* Activity *
Please give again exactly the lines from the top of the material through the line with "op=recoloured; was=Schere [gelb];"; omit each picture.
*** Begin section ***
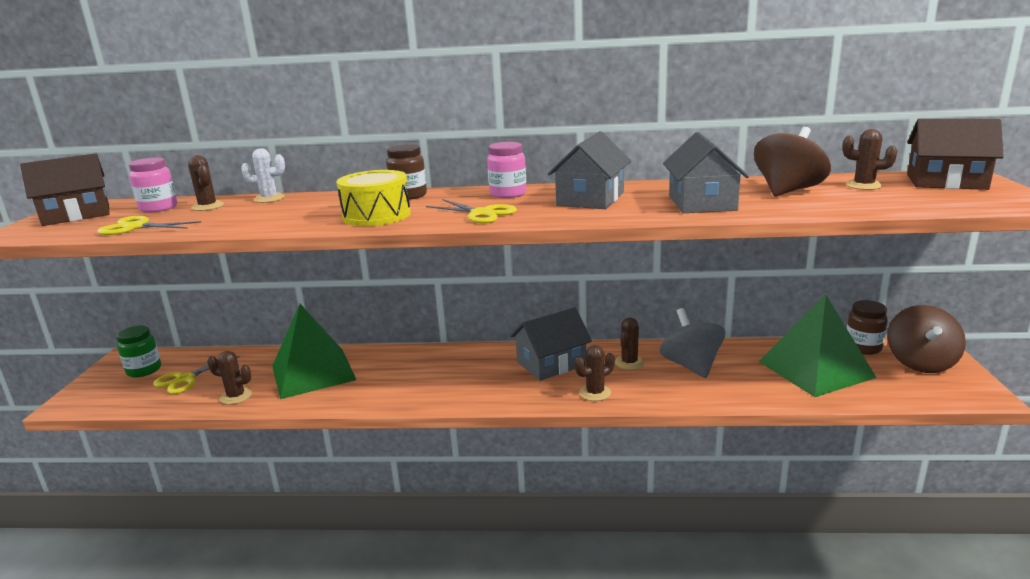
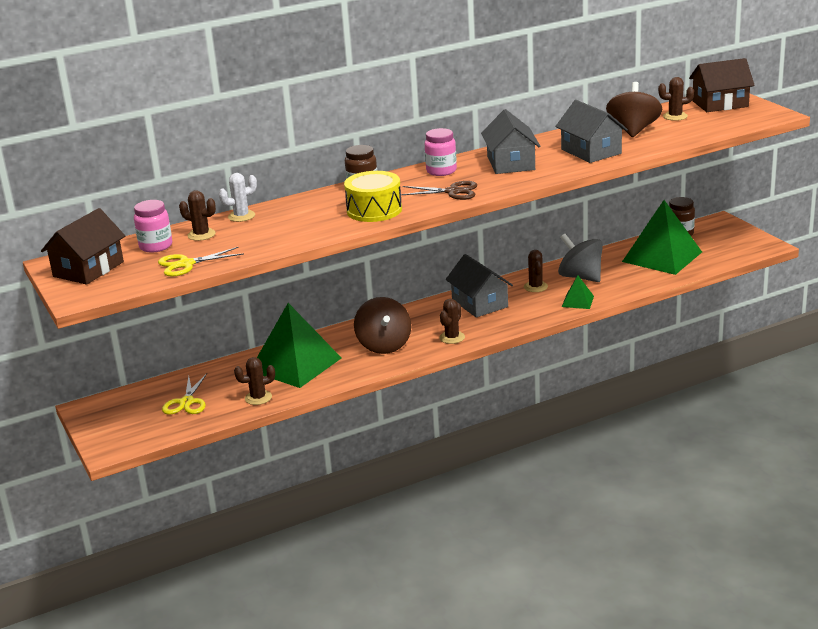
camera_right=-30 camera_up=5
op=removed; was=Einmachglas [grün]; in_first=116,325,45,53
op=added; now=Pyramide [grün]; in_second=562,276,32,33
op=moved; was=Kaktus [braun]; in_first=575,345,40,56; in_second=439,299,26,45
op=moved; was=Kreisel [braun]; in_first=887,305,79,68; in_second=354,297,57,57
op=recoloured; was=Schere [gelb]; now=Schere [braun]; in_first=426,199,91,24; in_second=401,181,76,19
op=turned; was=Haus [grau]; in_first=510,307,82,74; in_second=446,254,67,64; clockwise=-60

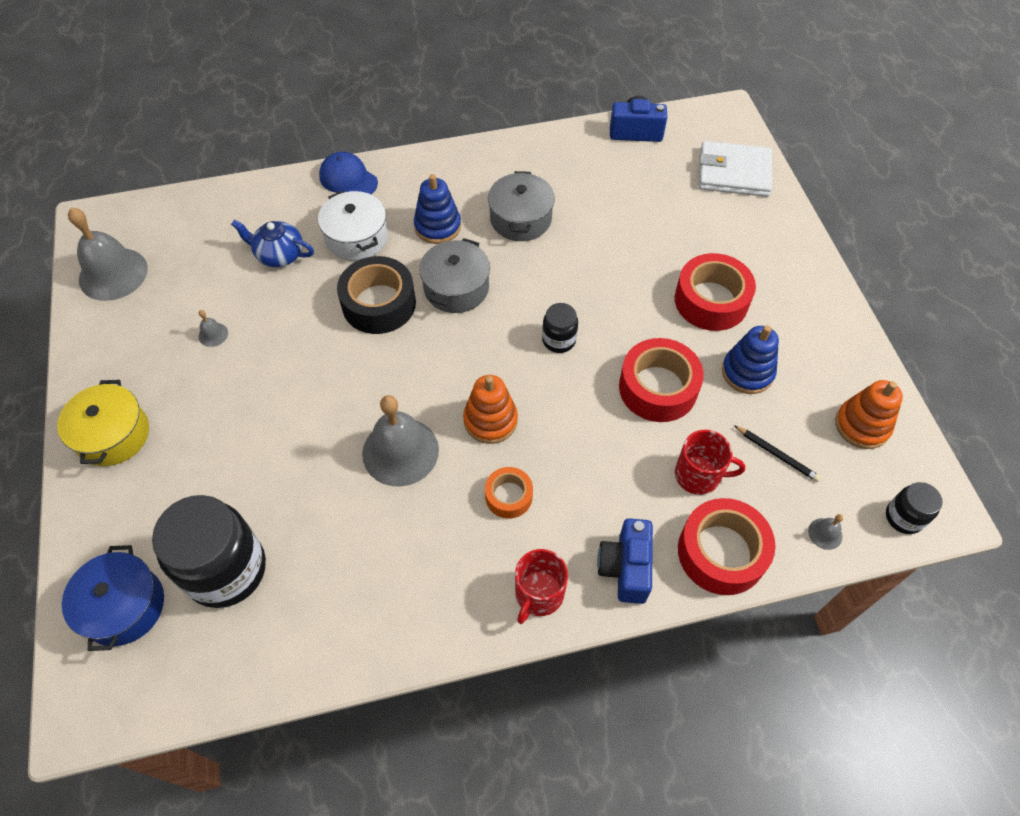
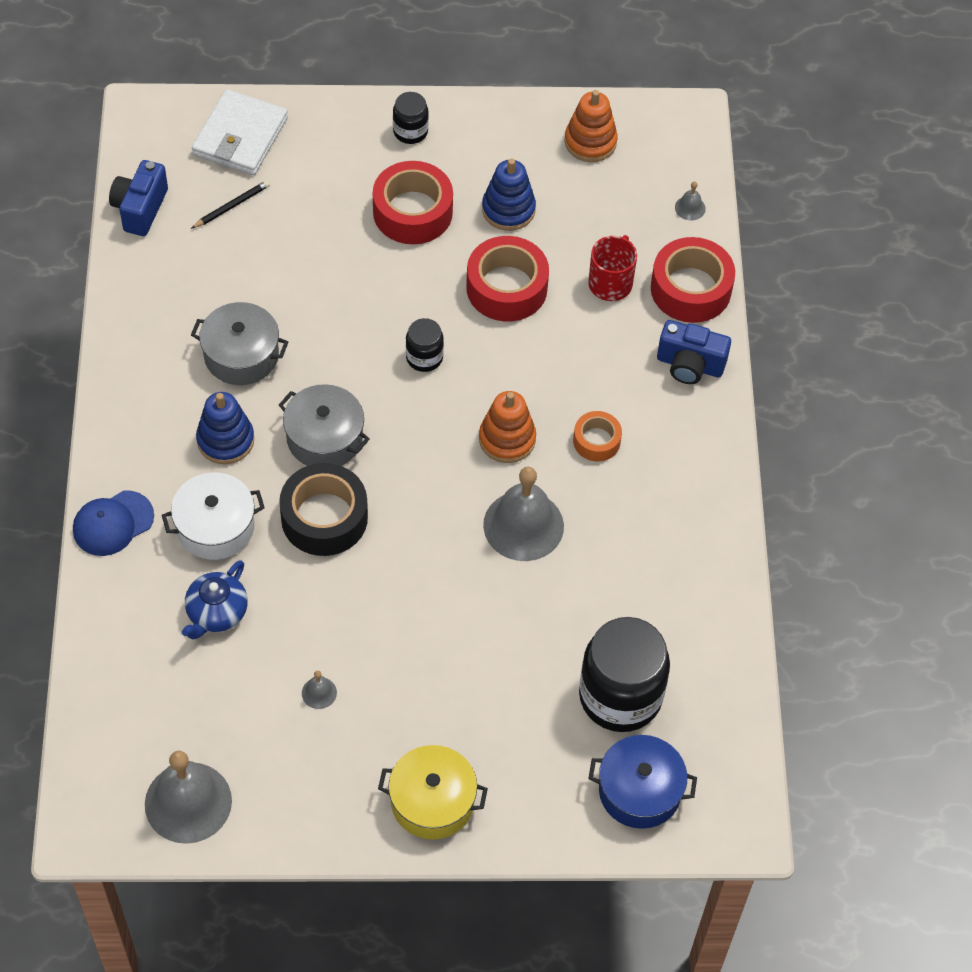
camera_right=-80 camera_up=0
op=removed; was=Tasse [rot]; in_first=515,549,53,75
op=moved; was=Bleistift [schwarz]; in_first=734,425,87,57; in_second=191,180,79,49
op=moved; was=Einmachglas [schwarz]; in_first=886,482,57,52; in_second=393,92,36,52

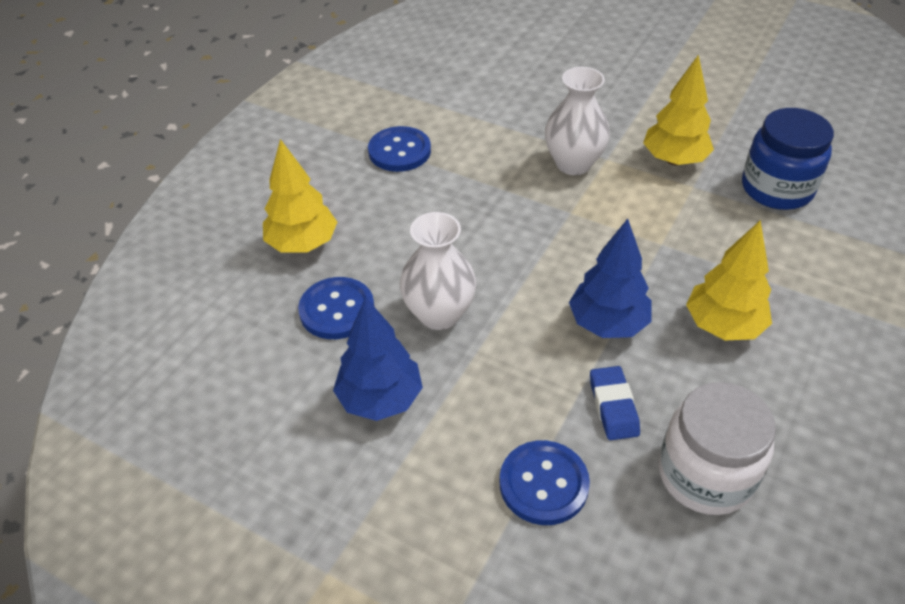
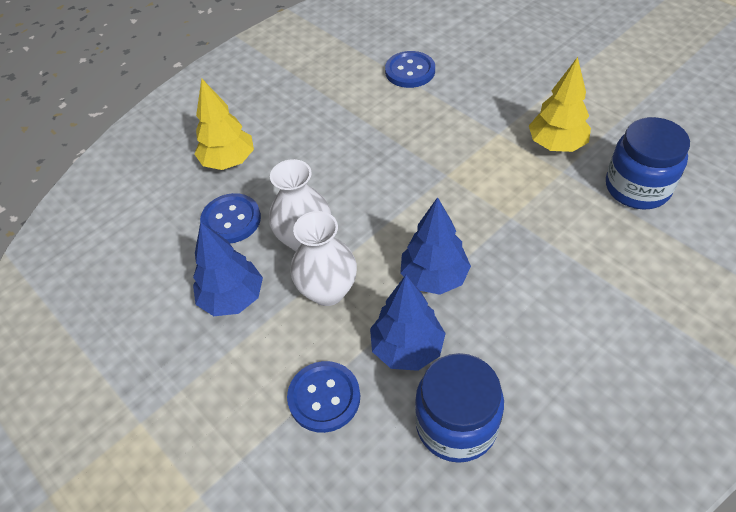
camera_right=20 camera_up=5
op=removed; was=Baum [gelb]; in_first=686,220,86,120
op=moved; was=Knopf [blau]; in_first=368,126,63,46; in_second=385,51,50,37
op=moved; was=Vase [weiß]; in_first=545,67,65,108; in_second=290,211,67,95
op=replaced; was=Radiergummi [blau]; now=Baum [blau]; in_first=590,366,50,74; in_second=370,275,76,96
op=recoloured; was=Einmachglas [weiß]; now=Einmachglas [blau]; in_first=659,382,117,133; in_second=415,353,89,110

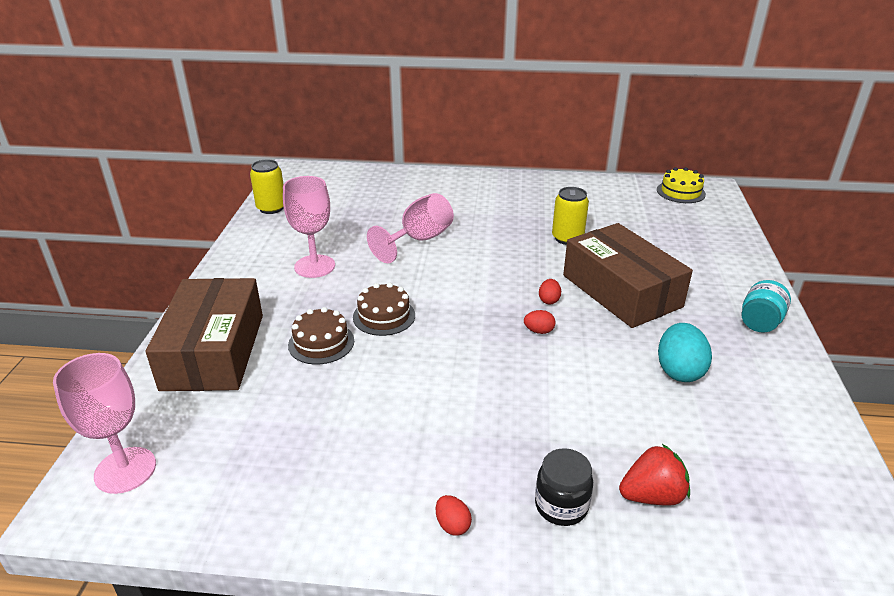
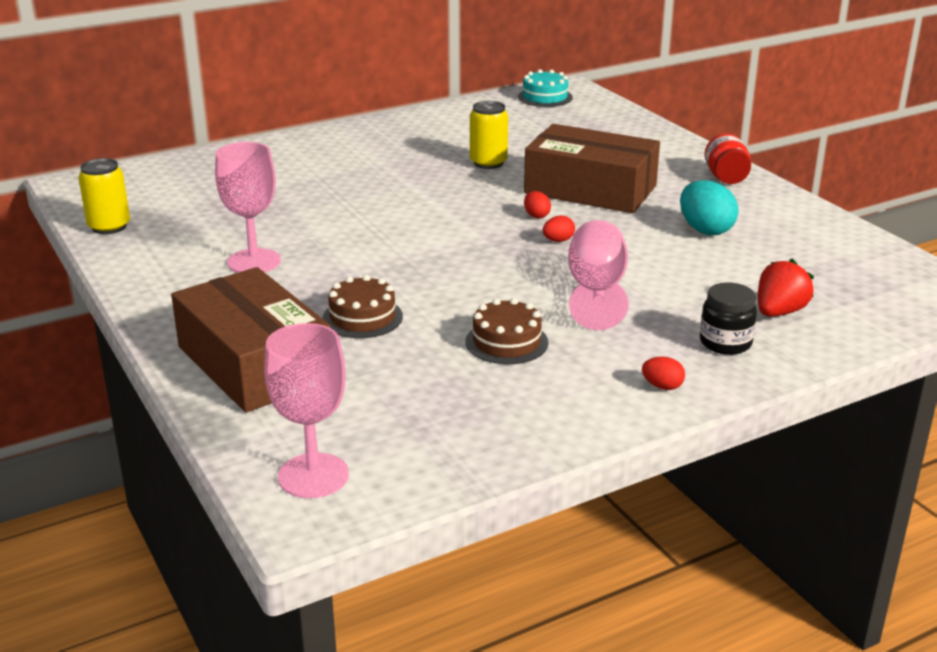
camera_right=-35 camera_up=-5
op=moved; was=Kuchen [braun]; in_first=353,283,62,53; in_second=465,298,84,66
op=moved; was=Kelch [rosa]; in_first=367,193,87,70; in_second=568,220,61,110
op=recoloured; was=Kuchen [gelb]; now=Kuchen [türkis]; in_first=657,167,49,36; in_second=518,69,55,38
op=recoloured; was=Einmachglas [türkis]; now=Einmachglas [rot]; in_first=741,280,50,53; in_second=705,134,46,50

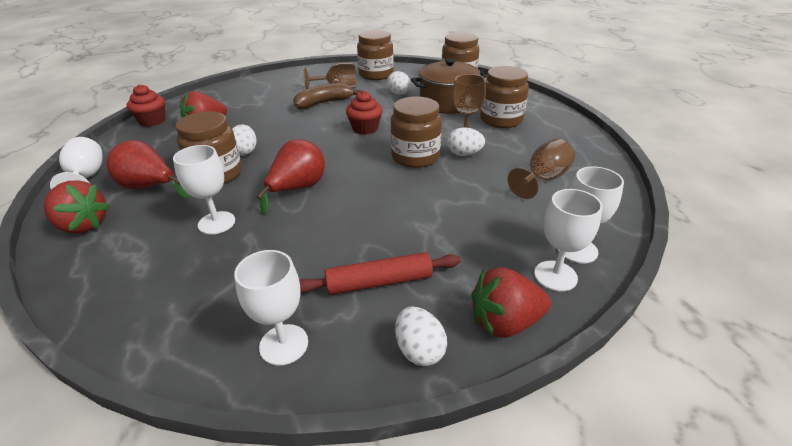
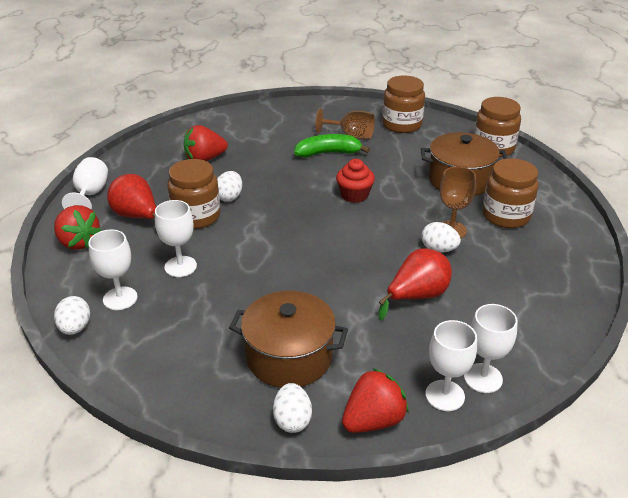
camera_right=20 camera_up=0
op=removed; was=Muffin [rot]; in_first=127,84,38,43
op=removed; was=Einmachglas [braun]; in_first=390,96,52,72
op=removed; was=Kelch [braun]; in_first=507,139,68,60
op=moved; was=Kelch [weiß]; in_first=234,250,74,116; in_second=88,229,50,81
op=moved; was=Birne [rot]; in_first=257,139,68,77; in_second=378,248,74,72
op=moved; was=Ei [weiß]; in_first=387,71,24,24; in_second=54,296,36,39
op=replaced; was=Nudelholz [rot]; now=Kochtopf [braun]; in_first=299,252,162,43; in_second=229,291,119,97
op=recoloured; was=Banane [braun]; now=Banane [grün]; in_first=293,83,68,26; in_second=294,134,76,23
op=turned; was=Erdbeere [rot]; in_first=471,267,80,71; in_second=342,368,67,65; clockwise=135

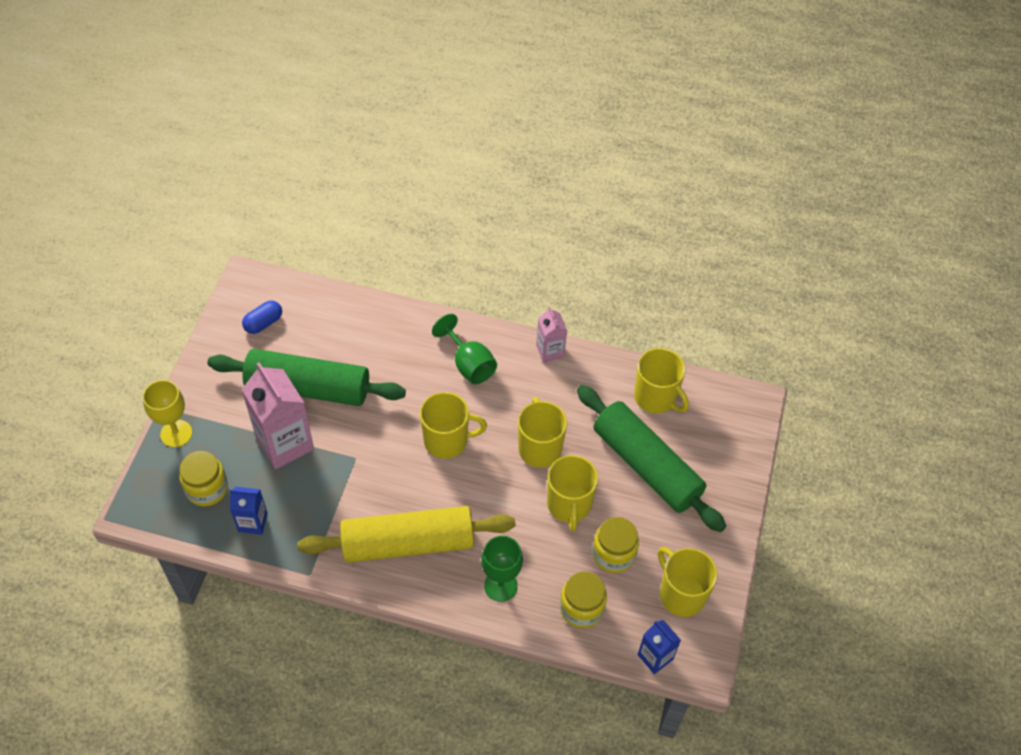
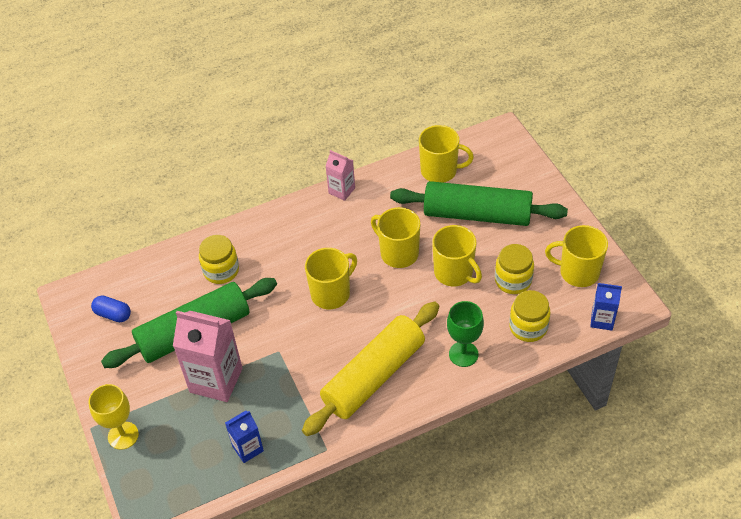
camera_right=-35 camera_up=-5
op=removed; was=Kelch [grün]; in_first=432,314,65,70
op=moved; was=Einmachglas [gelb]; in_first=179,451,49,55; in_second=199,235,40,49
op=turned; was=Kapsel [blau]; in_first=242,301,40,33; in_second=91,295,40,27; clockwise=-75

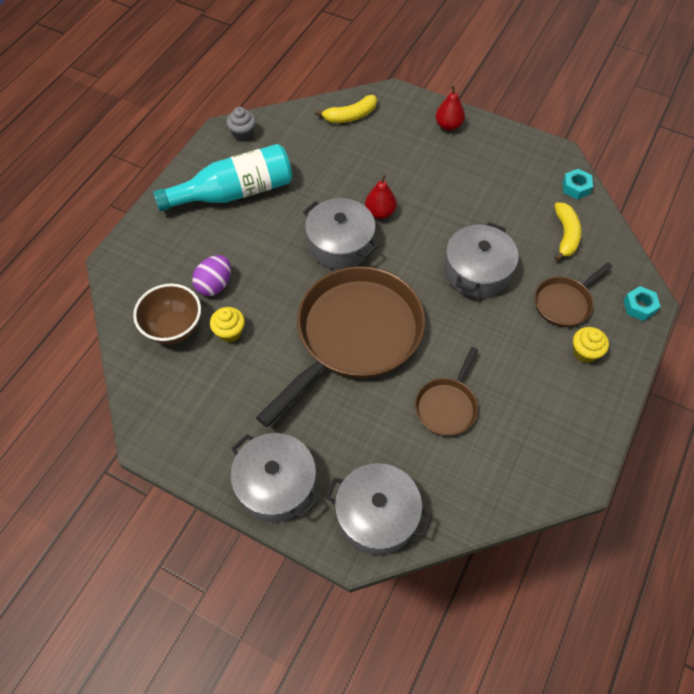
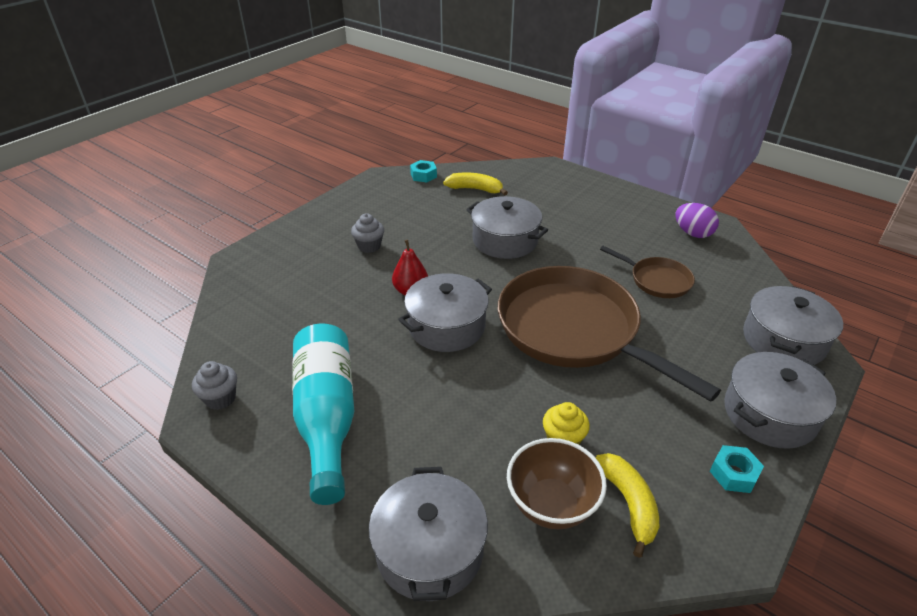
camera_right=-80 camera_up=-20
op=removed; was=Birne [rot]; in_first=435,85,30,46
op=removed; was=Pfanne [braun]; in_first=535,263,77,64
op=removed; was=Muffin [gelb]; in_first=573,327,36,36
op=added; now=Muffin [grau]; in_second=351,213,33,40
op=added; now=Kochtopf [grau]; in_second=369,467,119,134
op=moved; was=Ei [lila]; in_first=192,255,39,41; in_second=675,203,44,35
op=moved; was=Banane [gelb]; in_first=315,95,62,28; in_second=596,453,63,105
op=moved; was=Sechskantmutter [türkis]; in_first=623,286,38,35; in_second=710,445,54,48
*** End section ***
* Answer to this problem *
camera_right=-30 camera_up=5
op=removed; was=Einmachglas [grün]; in_first=116,325,45,53
op=added; now=Pyramide [grün]; in_second=562,276,32,33
op=moved; was=Kaktus [braun]; in_first=575,345,40,56; in_second=439,299,26,45
op=moved; was=Kreisel [braun]; in_first=887,305,79,68; in_second=354,297,57,57
op=recoloured; was=Schere [gelb]; now=Schere [braun]; in_first=426,199,91,24; in_second=401,181,76,19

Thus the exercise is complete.